(Data)
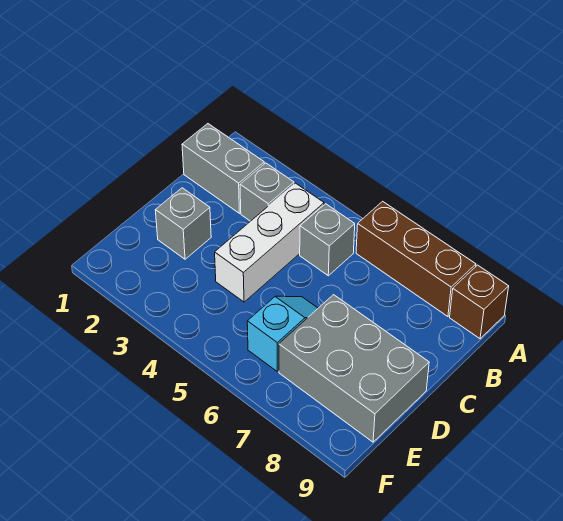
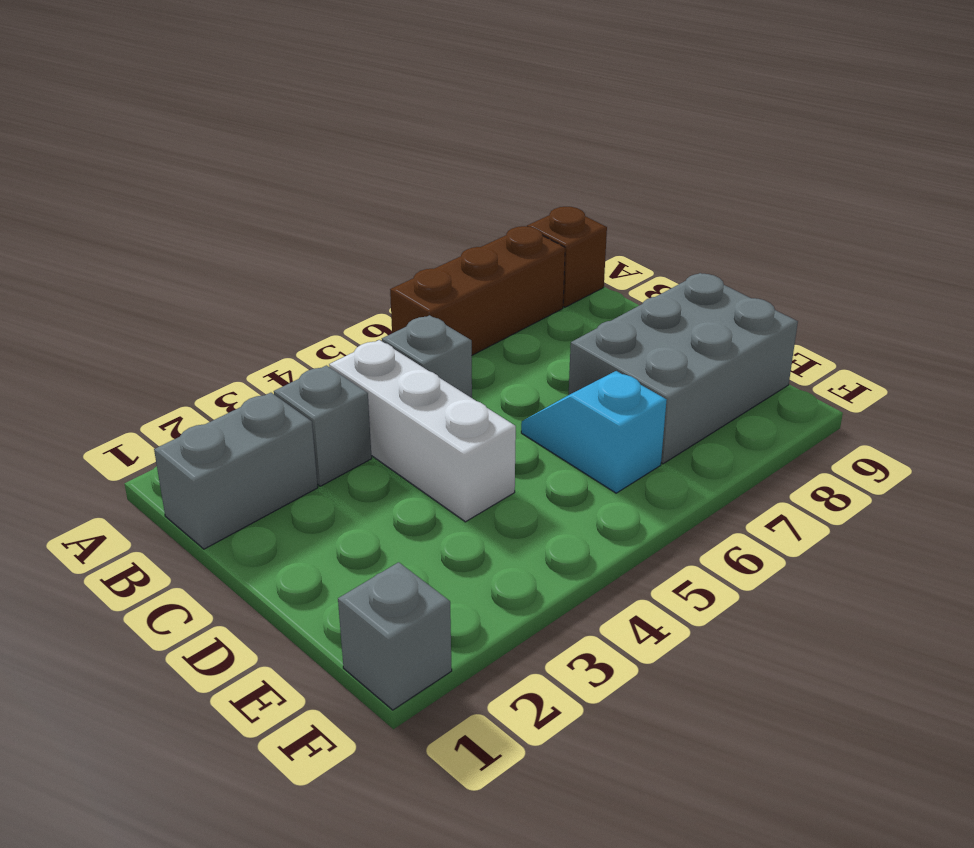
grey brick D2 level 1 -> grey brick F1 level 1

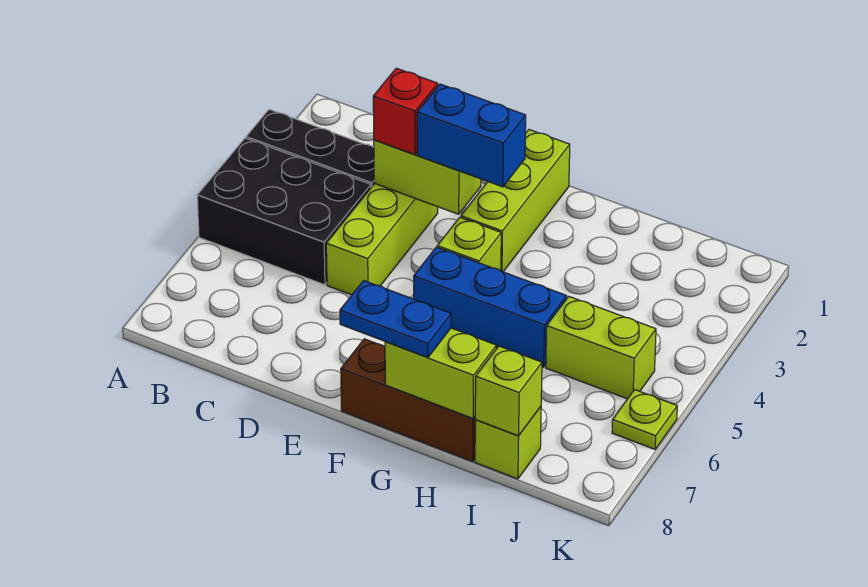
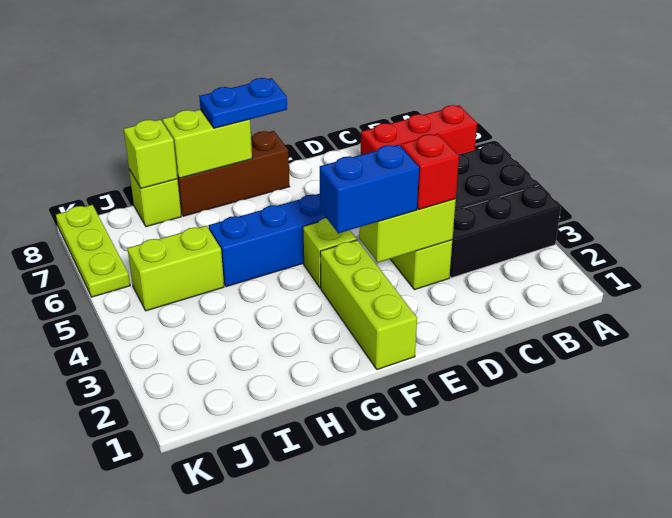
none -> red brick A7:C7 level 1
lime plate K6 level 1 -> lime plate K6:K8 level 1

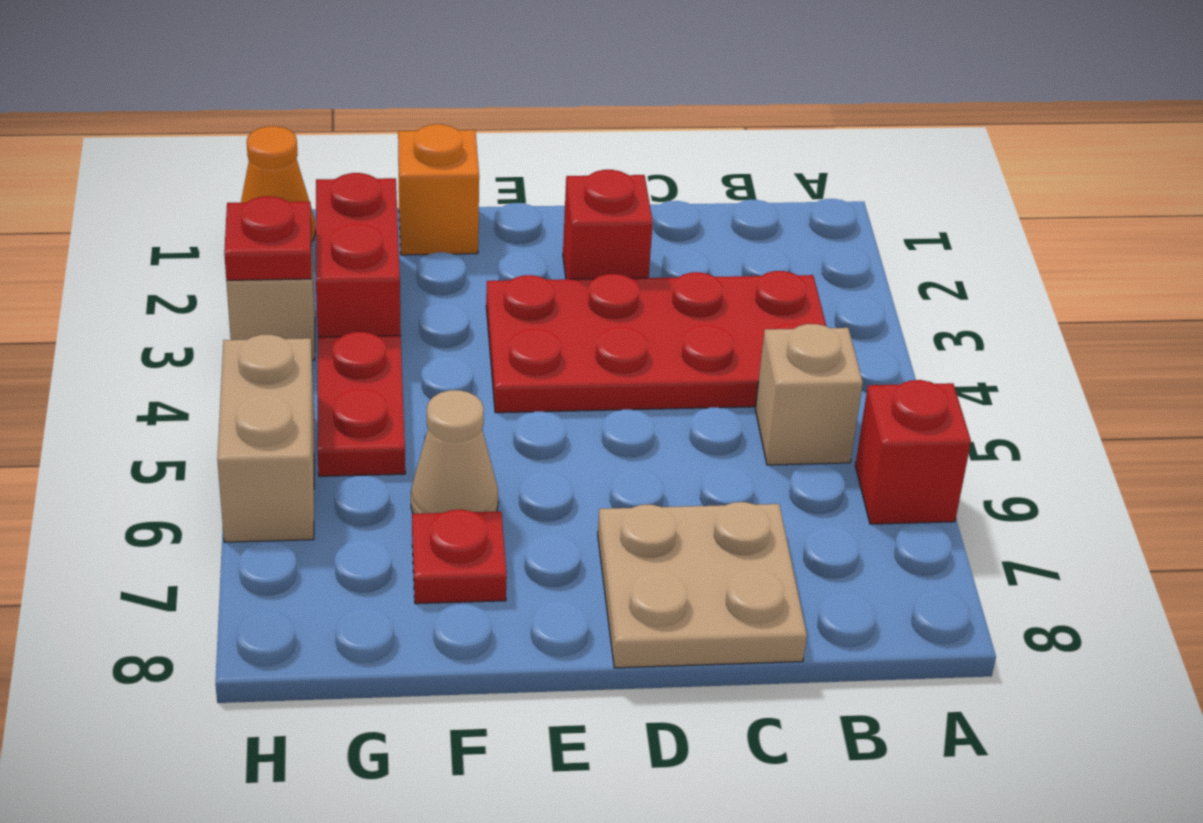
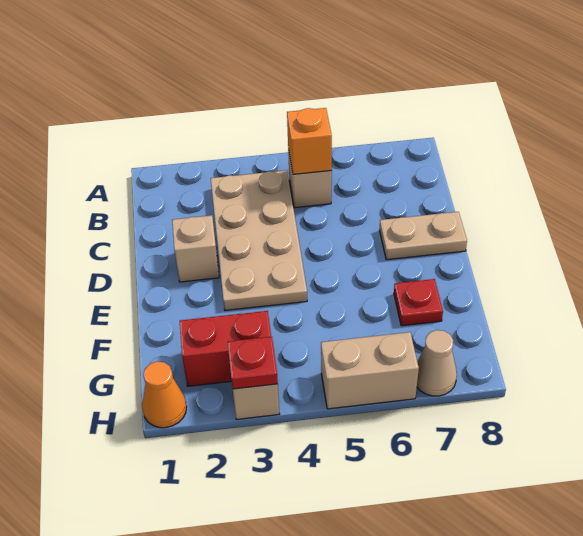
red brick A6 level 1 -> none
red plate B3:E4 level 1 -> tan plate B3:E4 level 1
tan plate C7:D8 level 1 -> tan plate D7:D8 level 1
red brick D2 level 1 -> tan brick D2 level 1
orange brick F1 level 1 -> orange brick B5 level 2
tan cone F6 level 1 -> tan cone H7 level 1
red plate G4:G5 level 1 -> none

(Work to complete)
Nothing but the lines from the one containing "tan plate C7:D8" to the last line of the listing above belongs in the answer; restate each word for word.

(Your solution)
tan plate C7:D8 level 1 -> tan plate D7:D8 level 1
red brick D2 level 1 -> tan brick D2 level 1
orange brick F1 level 1 -> orange brick B5 level 2
tan cone F6 level 1 -> tan cone H7 level 1
red plate G4:G5 level 1 -> none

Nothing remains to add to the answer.